--- Assignment ---
Go over the listing below line by line, and return each one holding the string "point".

--- Supplied information ---

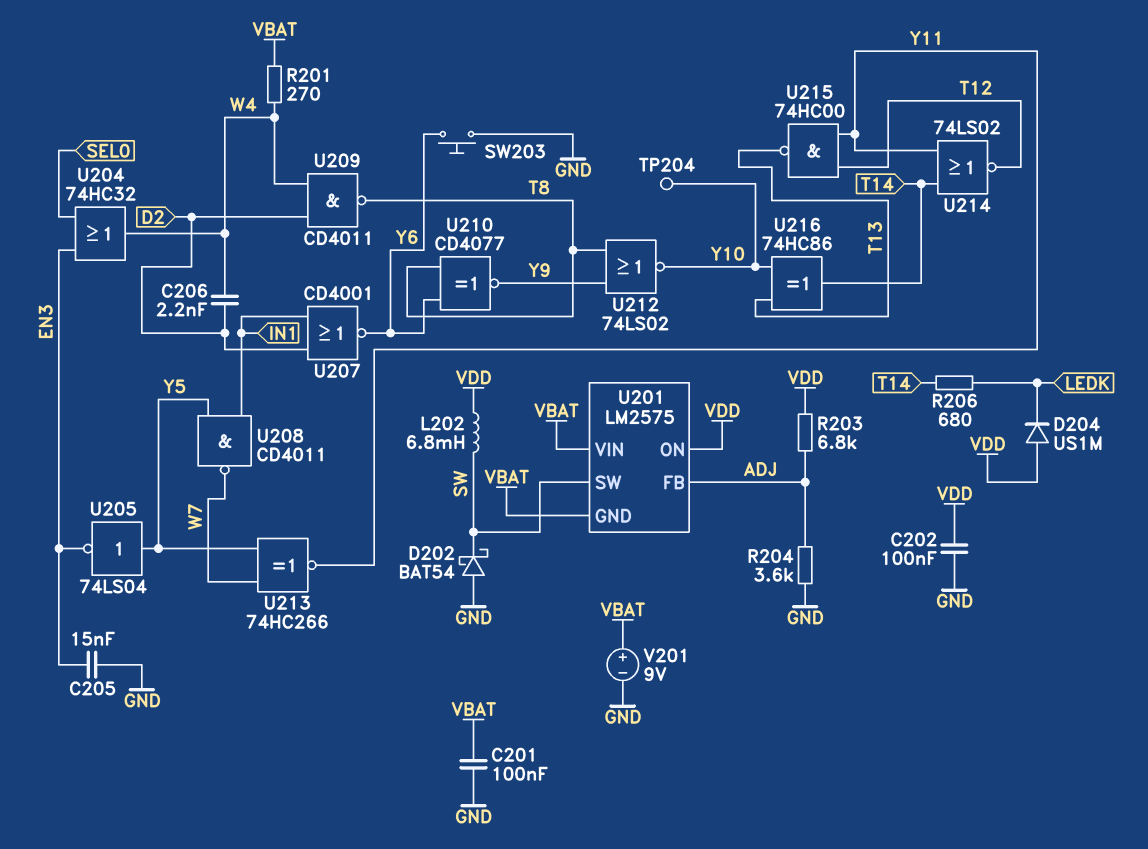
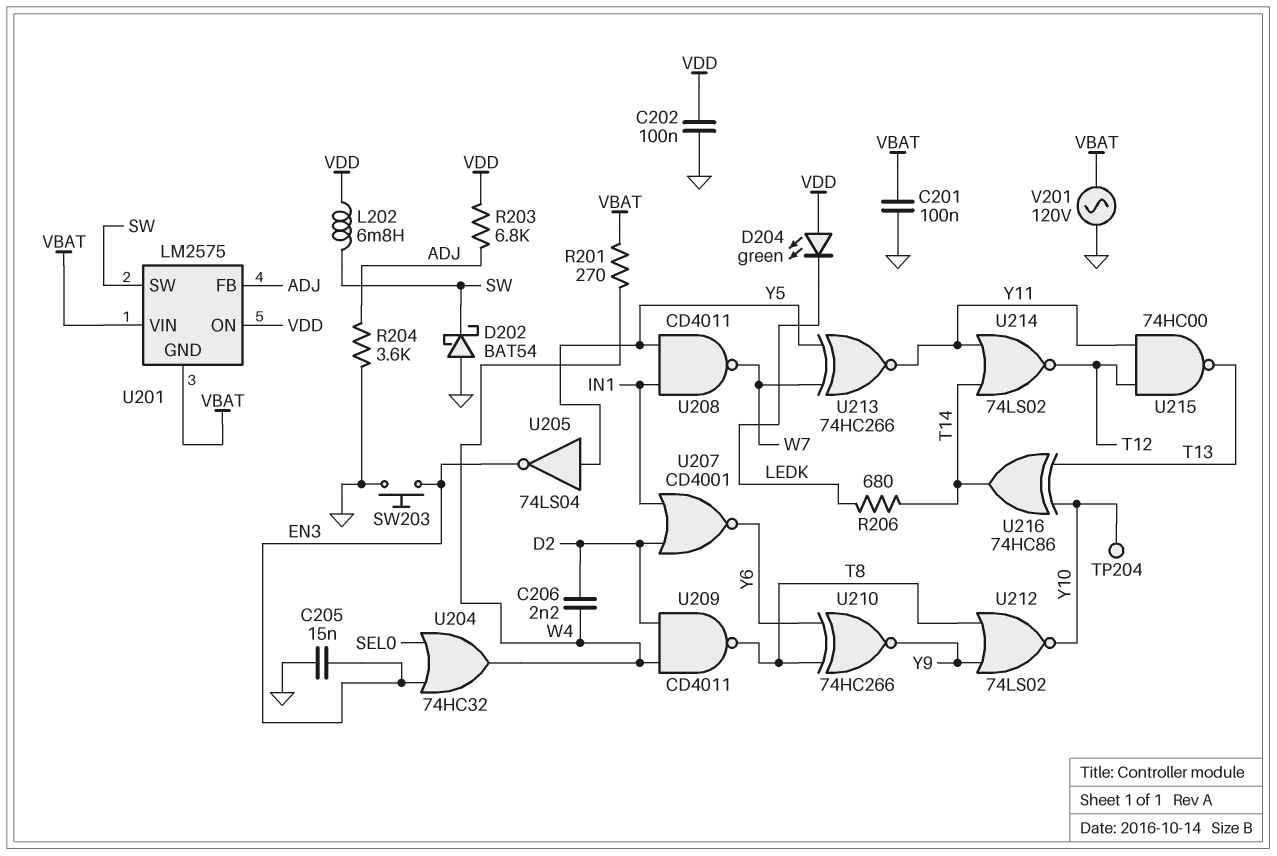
D204: diode US1M (A VDD, K LEDK) -> LED green (A VDD, K LEDK)
SW203: button (GND, Y6) -> button (EN3, GND)
U210: XNOR CD4077 (in T8, in Y6, out Y9) -> XNOR 74HC266 (in T8, in Y6, out Y9)
V201: 9V (plus VBAT, minus GND) -> AC 120V (GND, VBAT)

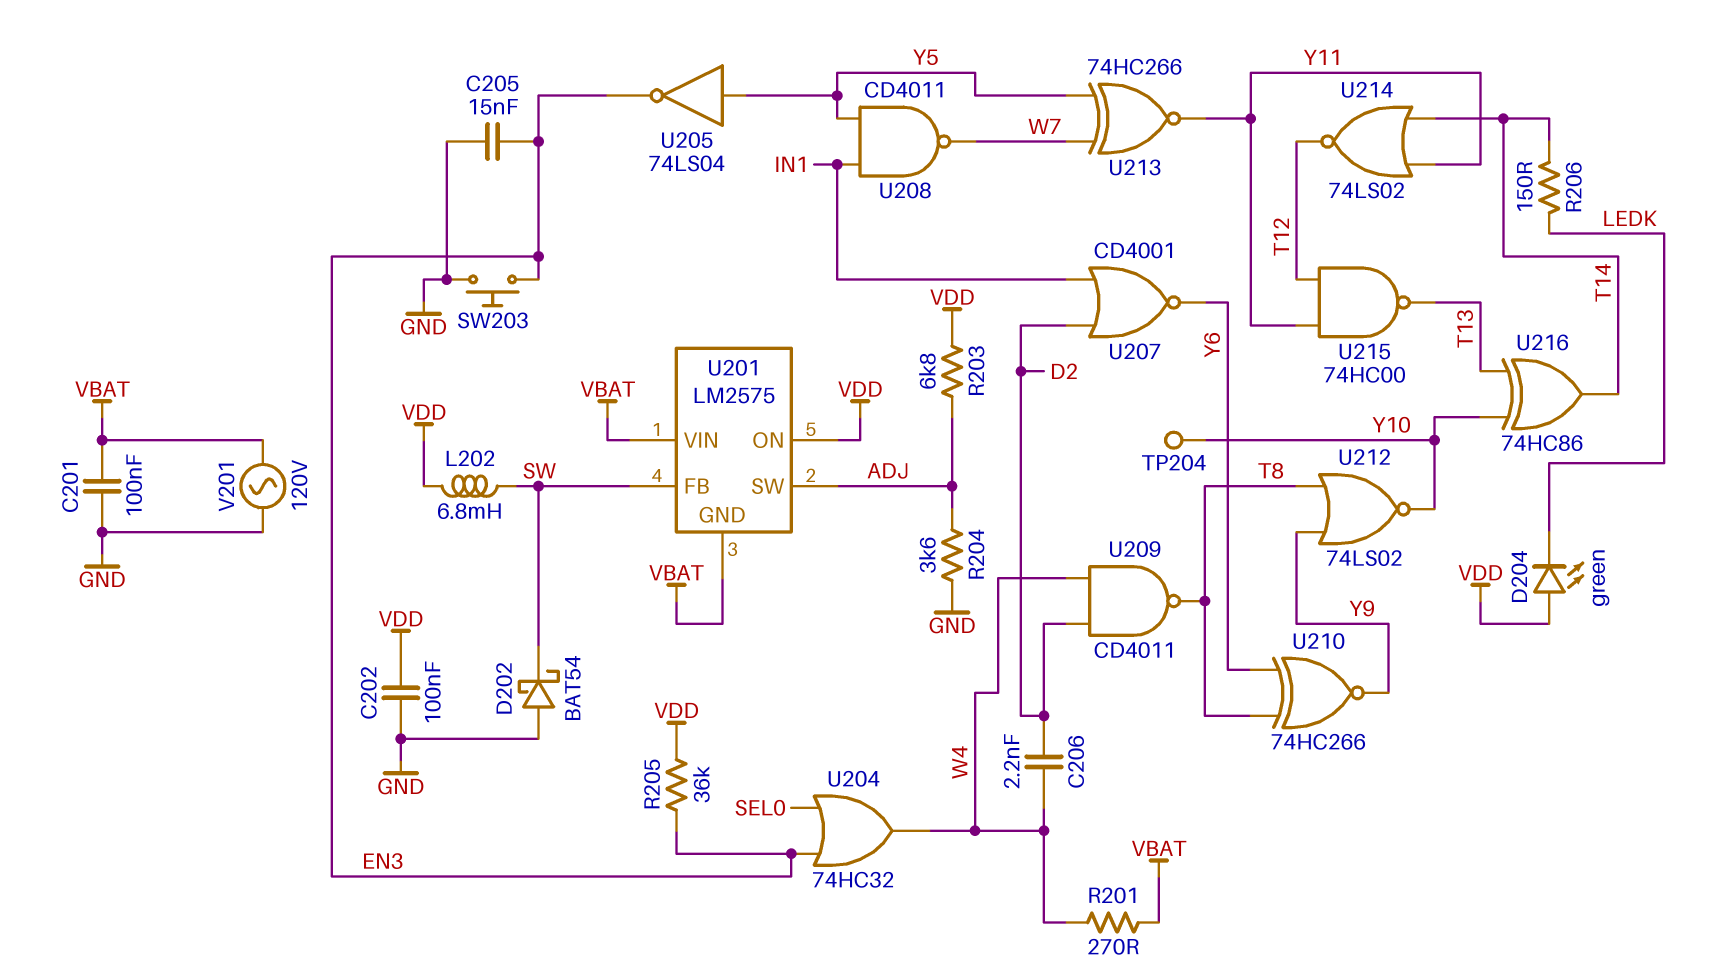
R205: none -> 36k (EN3, VDD)
R206: 680 (LEDK, T14) -> 150 (LEDK, T14)
U201 pin FB: ADJ -> SW
U201 pin SW: SW -> ADJ

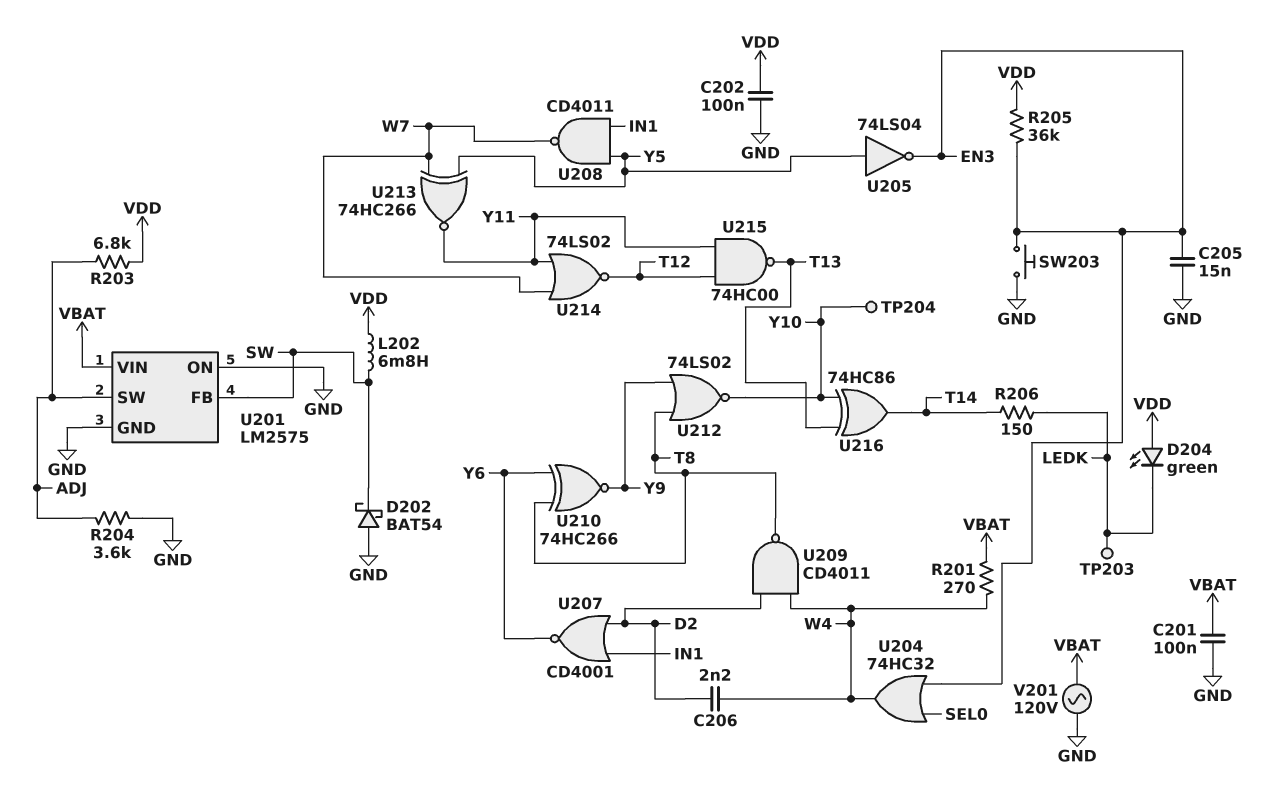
TP203: none -> test point (LEDK)
U201 pin GND: VBAT -> GND
U201 pin ON: VDD -> GND
U214: NOR 74LS02 (in T14, in Y11, out T12) -> NOR 74LS02 (in W7, in Y11, out T12)

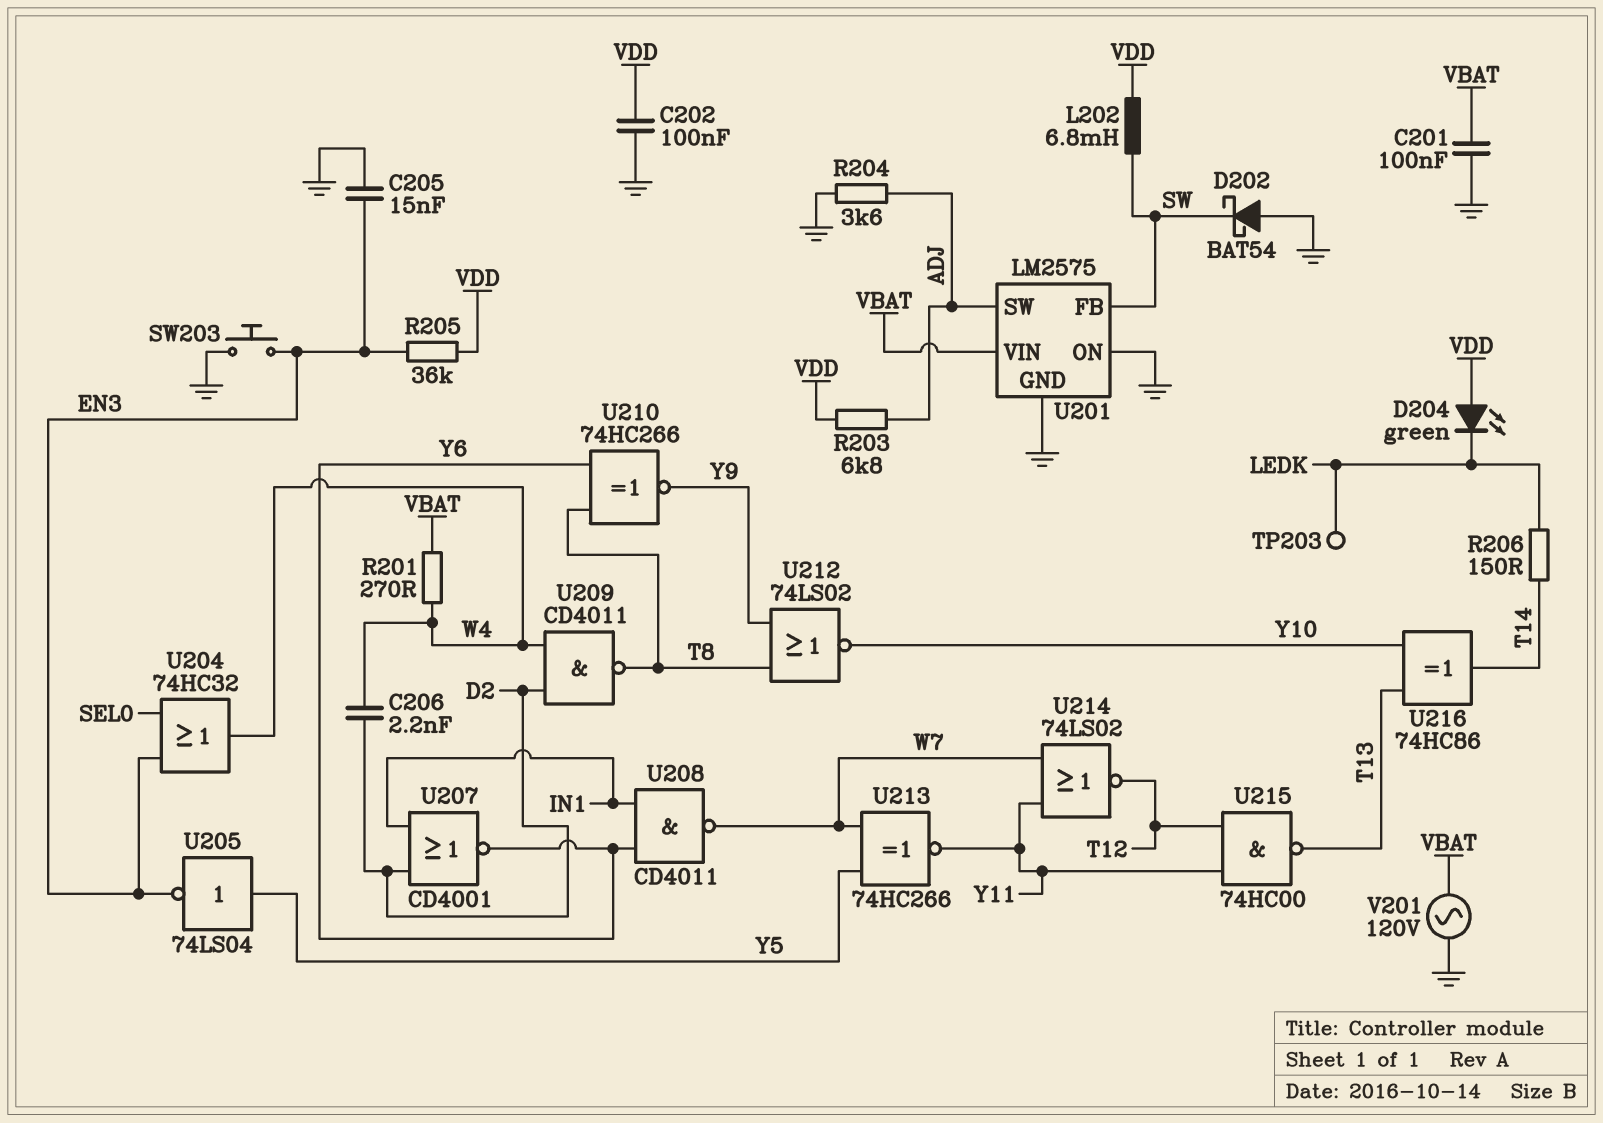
TP204: test point (Y10) -> none
U208: NAND CD4011 (in IN1, in Y5, out W7) -> NAND CD4011 (in IN1, in Y6, out W7)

--- Task answer ---
TP203: none -> test point (LEDK)
TP204: test point (Y10) -> none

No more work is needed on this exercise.